▶ Task directions
Repeat the entries below word for word, though any picture in them should be dropped.

▶ Data supplied
* * *
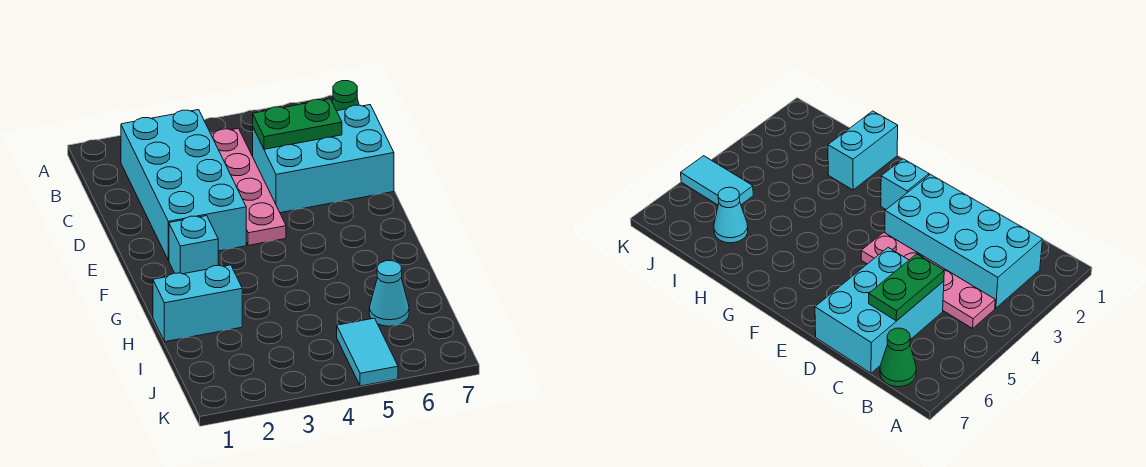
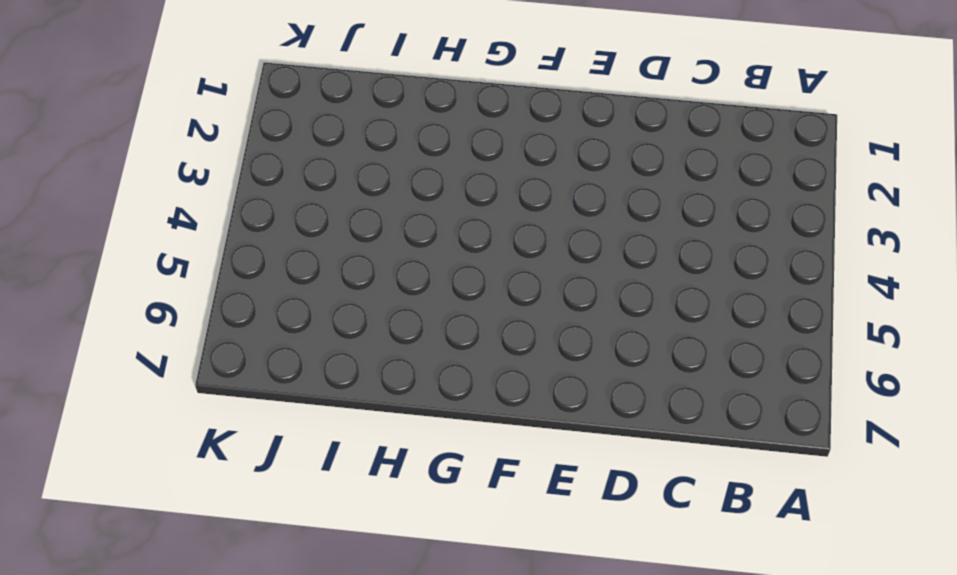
none -> cyan brick B2:E3 level 1
none -> pink plate B4:E4 level 1

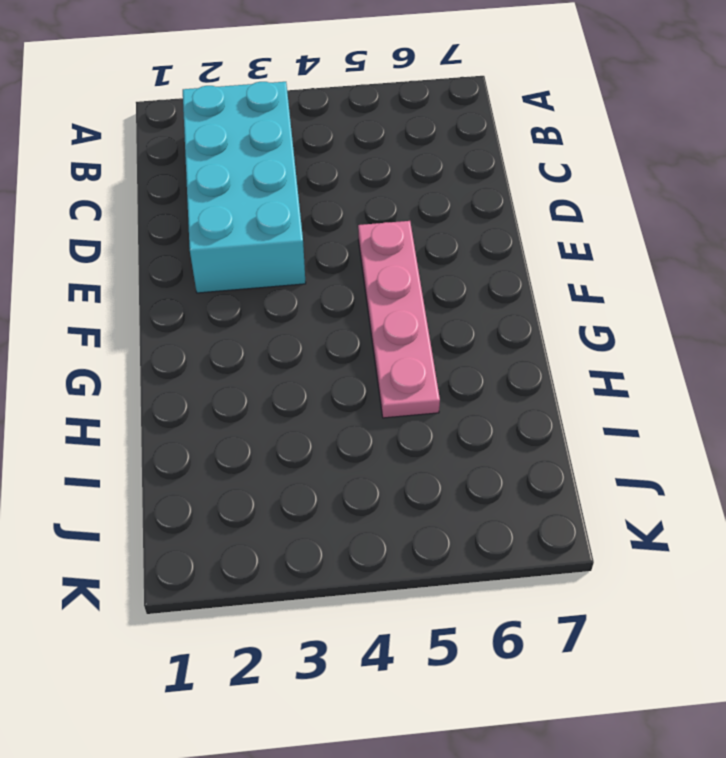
pink plate E5:H5 level 1 -> pink plate B4:E4 level 1
none -> green cone B7 level 1
none -> cyan brick C5:D7 level 1

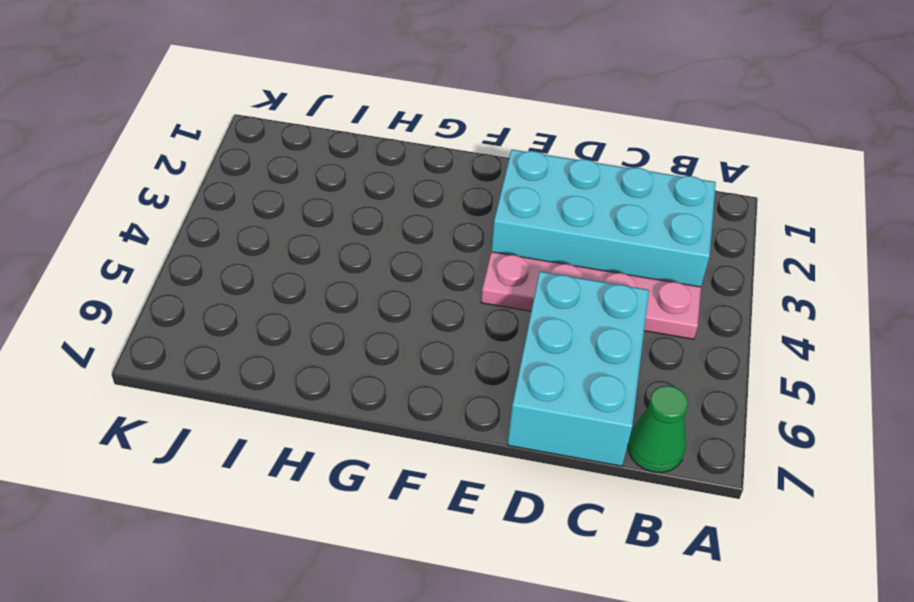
none -> cyan brick F2 level 1
none -> cyan brick H1:H2 level 1

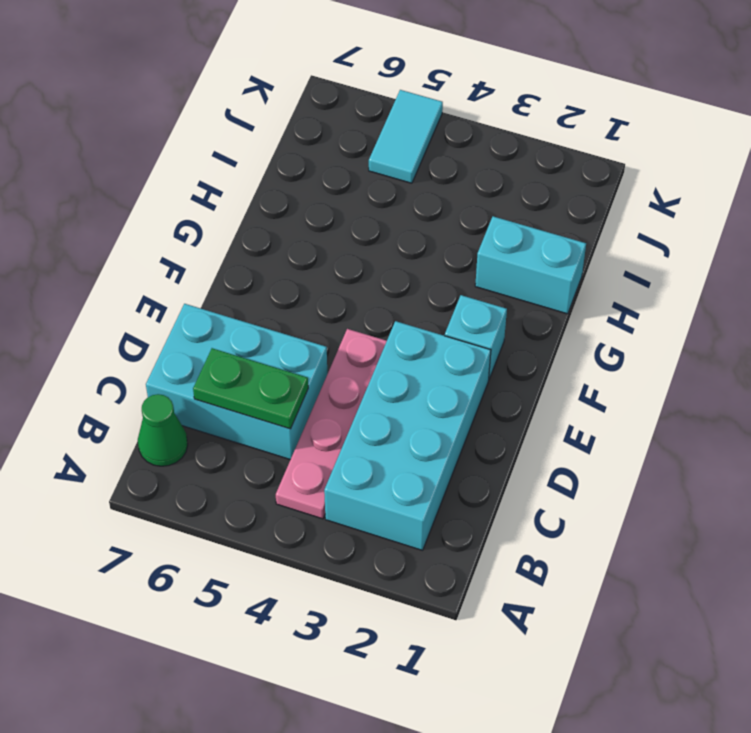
none -> cyan cone I6 level 1

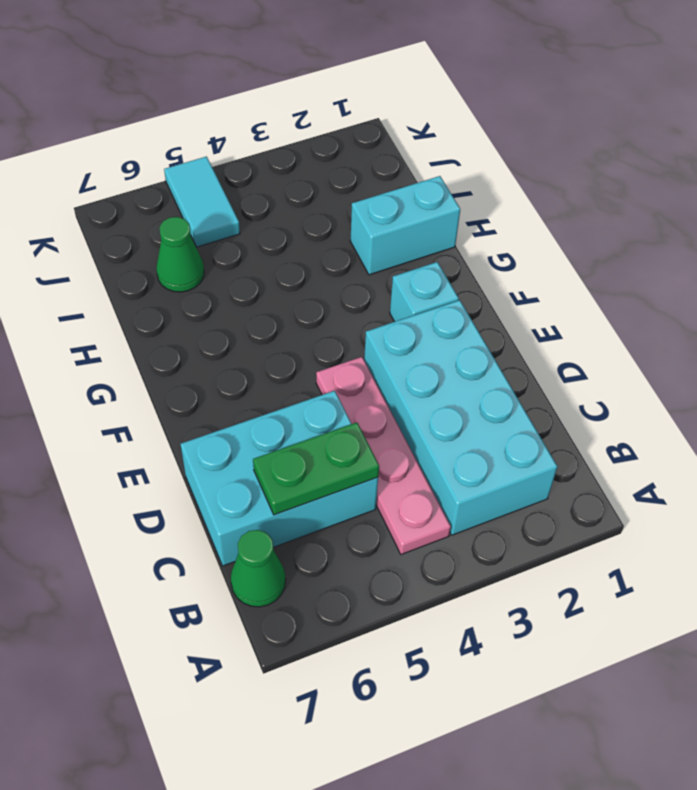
green cone I6 level 1 -> cyan cone I6 level 1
* * *
▶ Answer section
none -> cyan brick B2:E3 level 1
none -> pink plate B4:E4 level 1

pink plate E5:H5 level 1 -> pink plate B4:E4 level 1
none -> green cone B7 level 1
none -> cyan brick C5:D7 level 1

none -> cyan brick F2 level 1
none -> cyan brick H1:H2 level 1

none -> cyan cone I6 level 1

green cone I6 level 1 -> cyan cone I6 level 1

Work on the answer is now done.